Before and after images
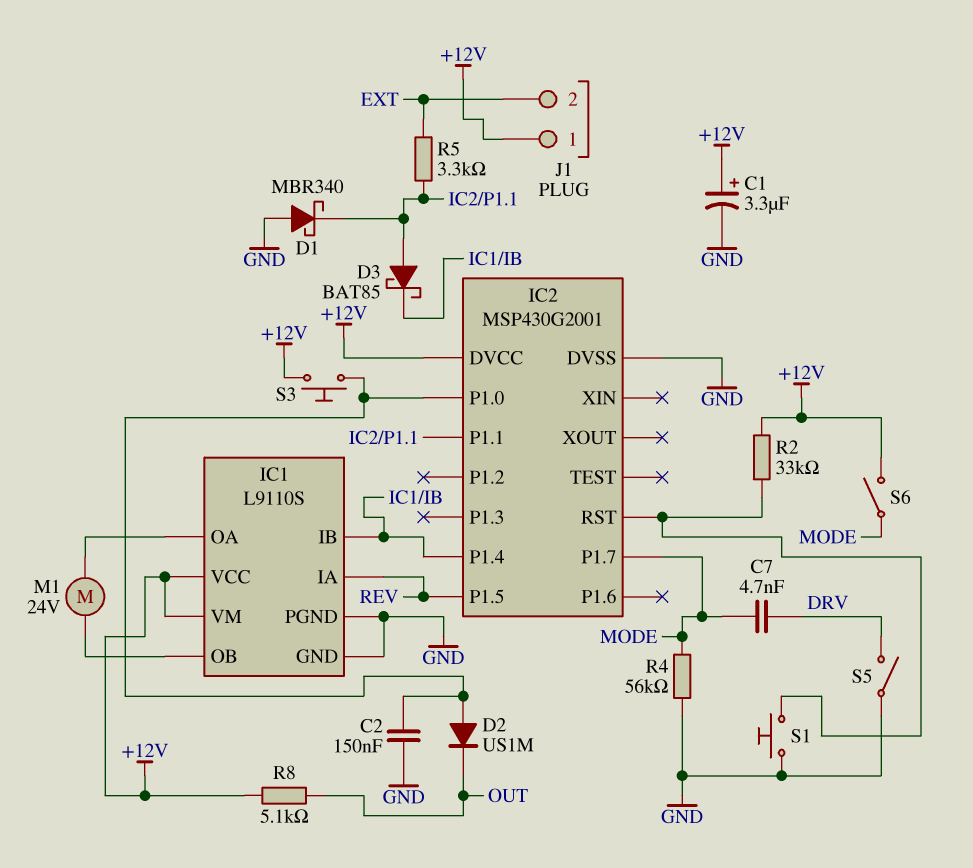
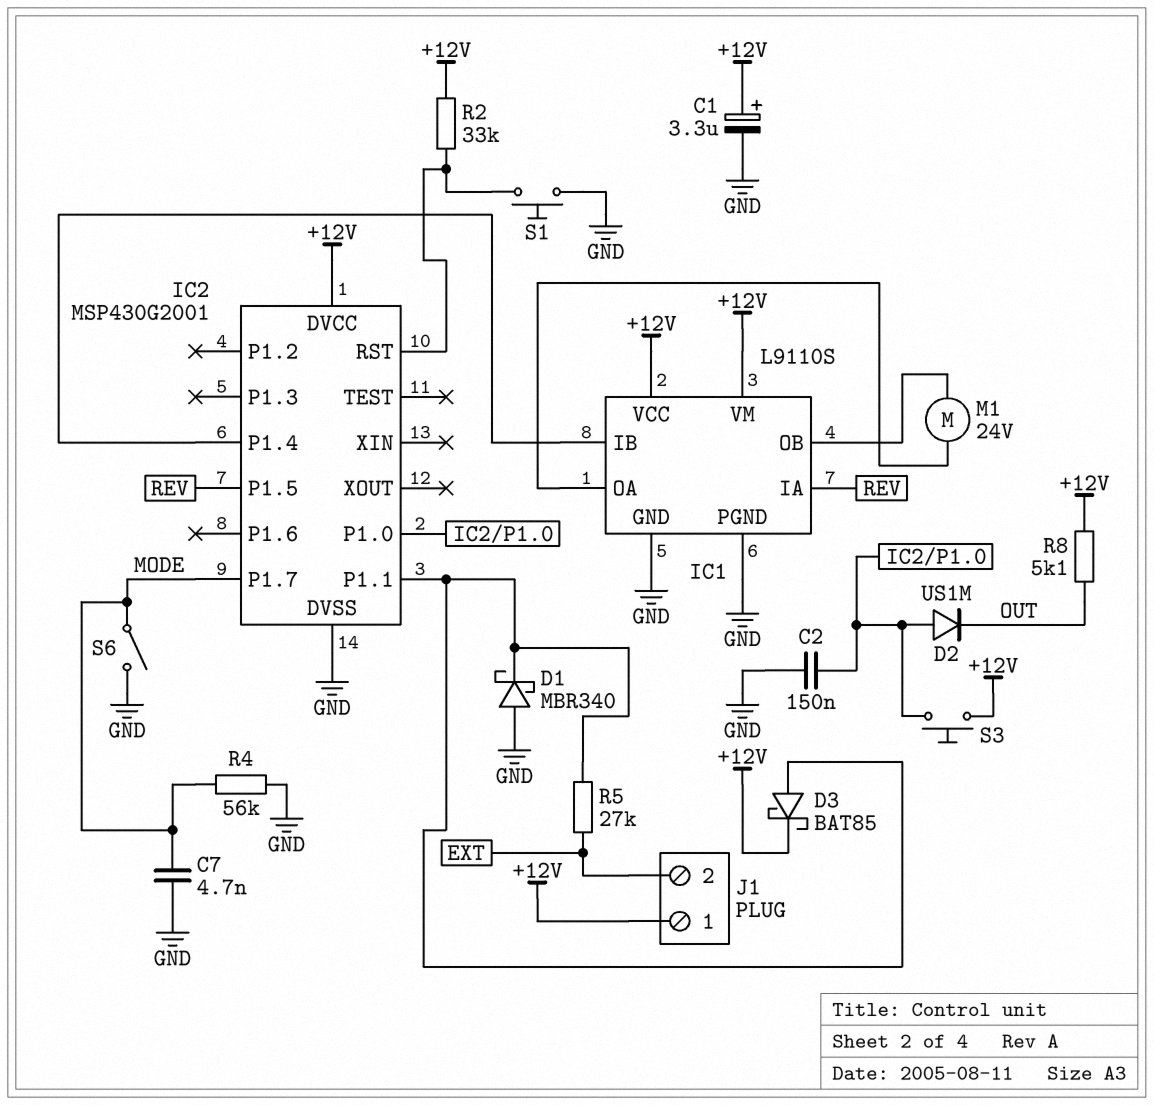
C7: 4.7nF (DRV, MODE) -> 4.7nF (GND, MODE)
D3: schottky BAT85 (A IC2/P1.1, K IC1/IB) -> schottky BAT85 (A IC2/P1.1, K +12V)
R5: 3.3k (EXT, IC2/P1.1) -> 27k (EXT, IC2/P1.1)
S5: switch (DRV, GND) -> none
S6: switch (+12V, MODE) -> switch (GND, MODE)

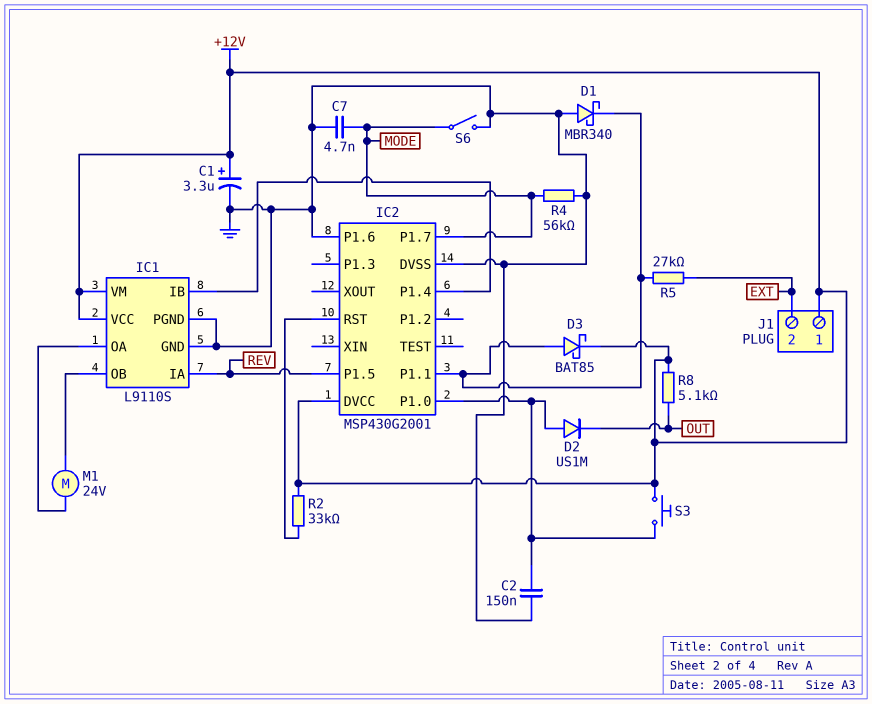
IC2 pin P1.6: none -> GND
S1: button (GND, IC2/RST) -> none

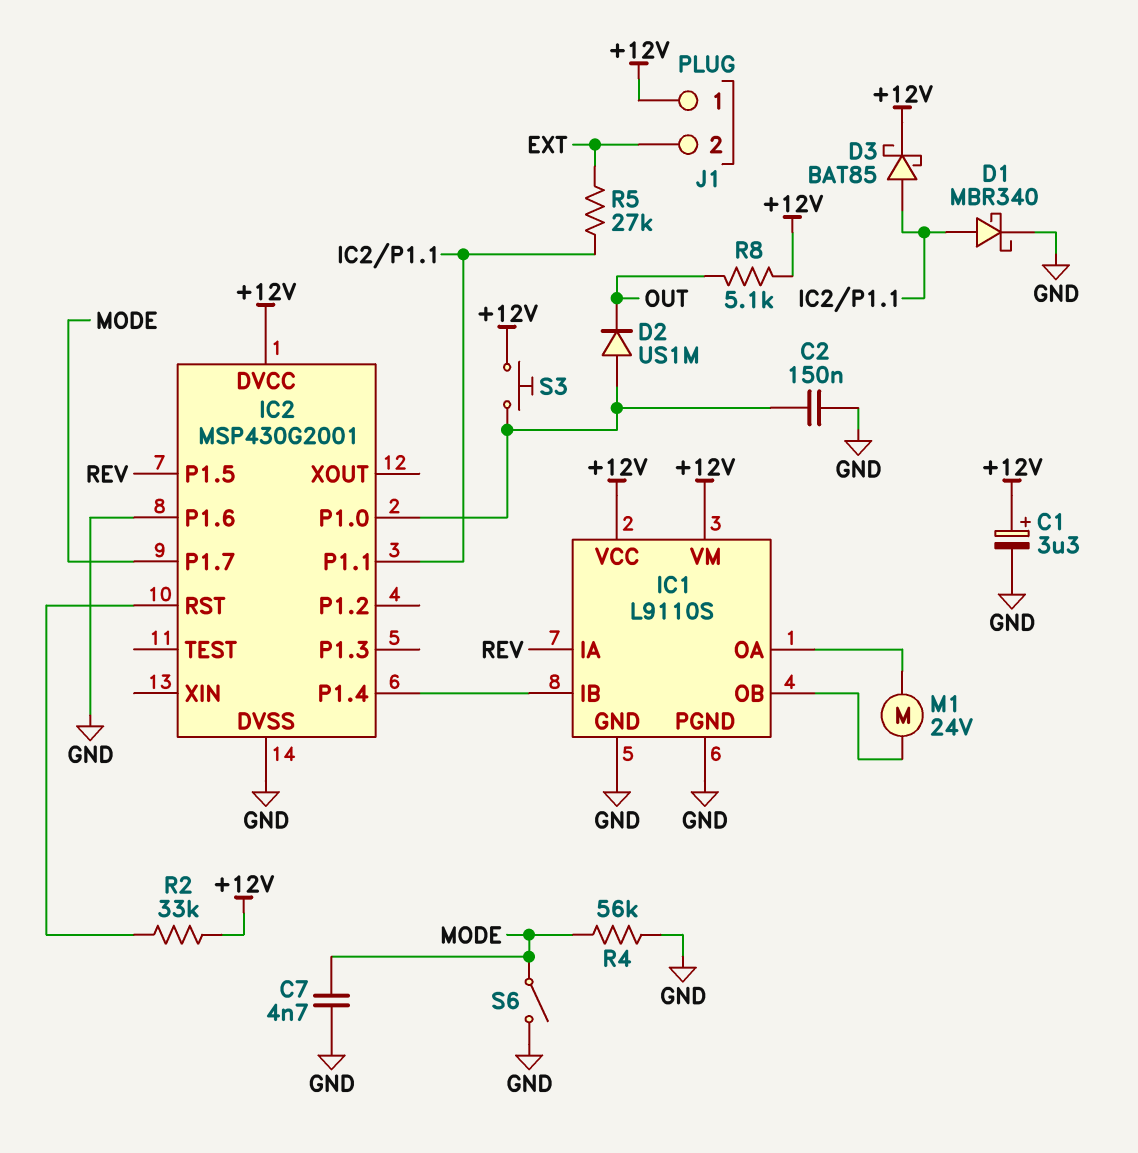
D1: schottky MBR340 (A GND, K IC2/P1.1) -> schottky MBR340 (A IC2/P1.1, K GND)

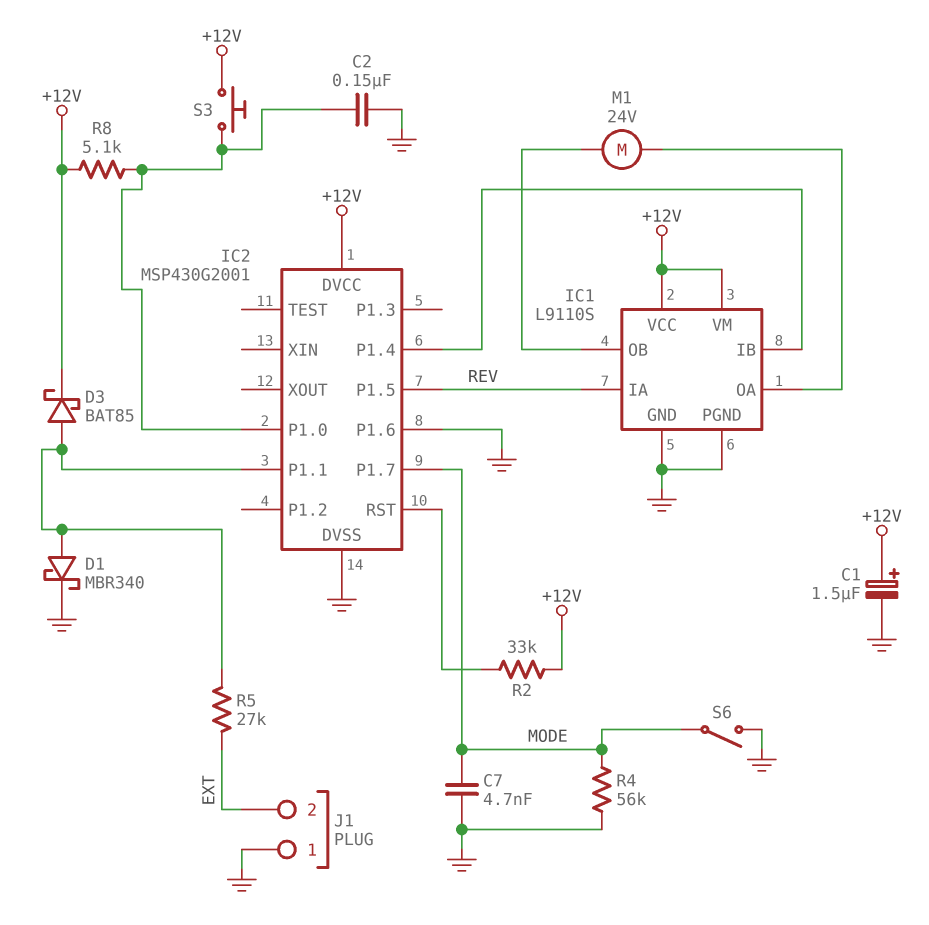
C1: 3.3uF (plus +12V, minus GND) -> 1.5uF (plus +12V, minus GND)
D2: diode US1M (A IC2/P1.0, K OUT) -> none
J1 pin 1: +12V -> GND
R8: 5.1k (+12V, OUT) -> 5.1k (+12V, IC2/P1.0)

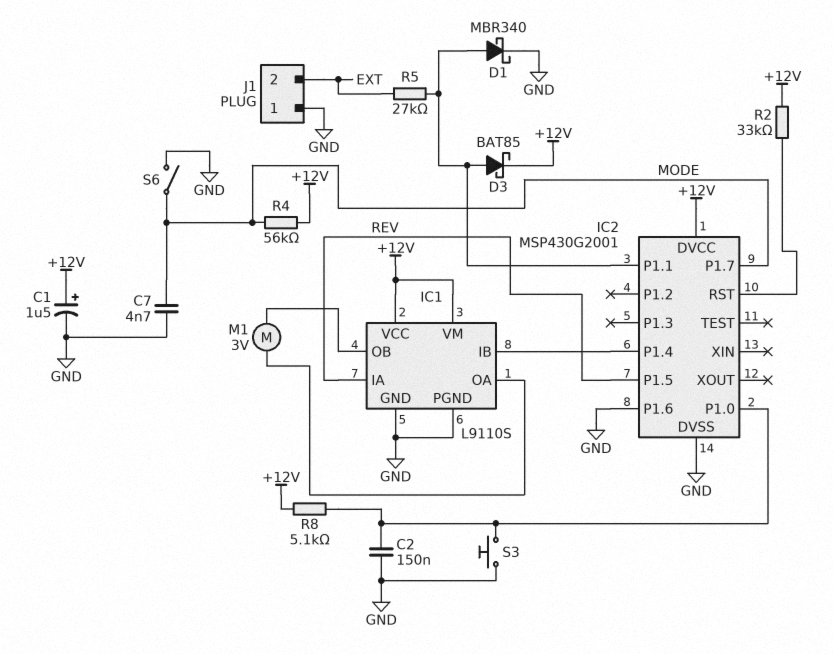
M1: motor 24V (IC1/OA, IC1/OB) -> motor 3V (IC1/OA, IC1/OB)
R4: 56k (GND, MODE) -> 56k (+12V, MODE)
S3: button (+12V, IC2/P1.0) -> button (GND, IC2/P1.0)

ACTIVITY
Without including any pictures, output all the entries above exactly.

SOLUTION TO THE EXERCISE
C7: 4.7nF (DRV, MODE) -> 4.7nF (GND, MODE)
D3: schottky BAT85 (A IC2/P1.1, K IC1/IB) -> schottky BAT85 (A IC2/P1.1, K +12V)
R5: 3.3k (EXT, IC2/P1.1) -> 27k (EXT, IC2/P1.1)
S5: switch (DRV, GND) -> none
S6: switch (+12V, MODE) -> switch (GND, MODE)

IC2 pin P1.6: none -> GND
S1: button (GND, IC2/RST) -> none

D1: schottky MBR340 (A GND, K IC2/P1.1) -> schottky MBR340 (A IC2/P1.1, K GND)

C1: 3.3uF (plus +12V, minus GND) -> 1.5uF (plus +12V, minus GND)
D2: diode US1M (A IC2/P1.0, K OUT) -> none
J1 pin 1: +12V -> GND
R8: 5.1k (+12V, OUT) -> 5.1k (+12V, IC2/P1.0)

M1: motor 24V (IC1/OA, IC1/OB) -> motor 3V (IC1/OA, IC1/OB)
R4: 56k (GND, MODE) -> 56k (+12V, MODE)
S3: button (+12V, IC2/P1.0) -> button (GND, IC2/P1.0)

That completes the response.